:: What you should do ::
Nothing but the lines from the one containing "(187, 320) = (510, 145): pink" through the last line of the data below should be returned, each copied exactly.

:: Extracted data ::
►

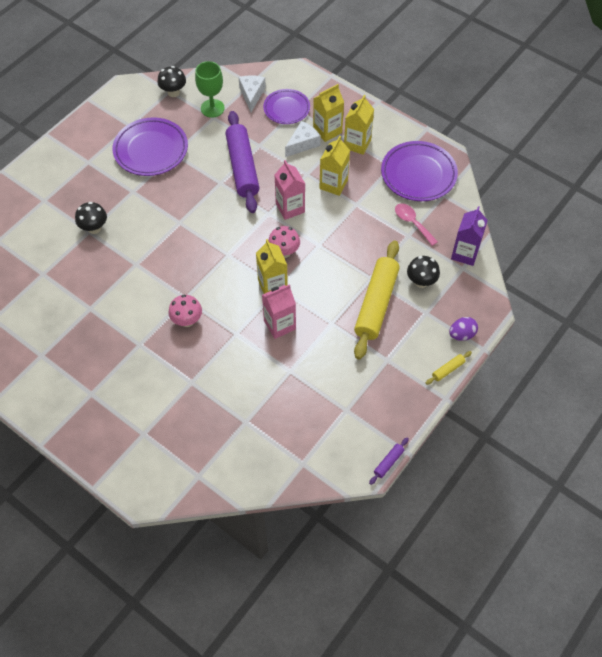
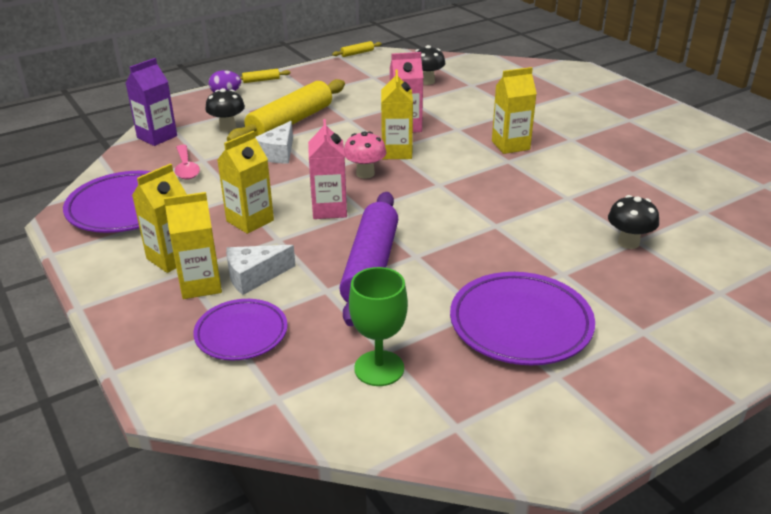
camera: 160 degrees left, 25 degrees down
(173, 92) = (448, 421): black mushroom -> black mushroom (427, 81)
(187, 320) = (510, 145): pink mushroom -> yellow carton
(252, 95) = (289, 374): white cheese -> white cheese (278, 153)
(388, 462) = (357, 53): purple rolling pin -> yellow rolling pin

◄

:: Exercise output ::
(187, 320) = (510, 145): pink mushroom -> yellow carton
(252, 95) = (289, 374): white cheese -> white cheese (278, 153)
(388, 462) = (357, 53): purple rolling pin -> yellow rolling pin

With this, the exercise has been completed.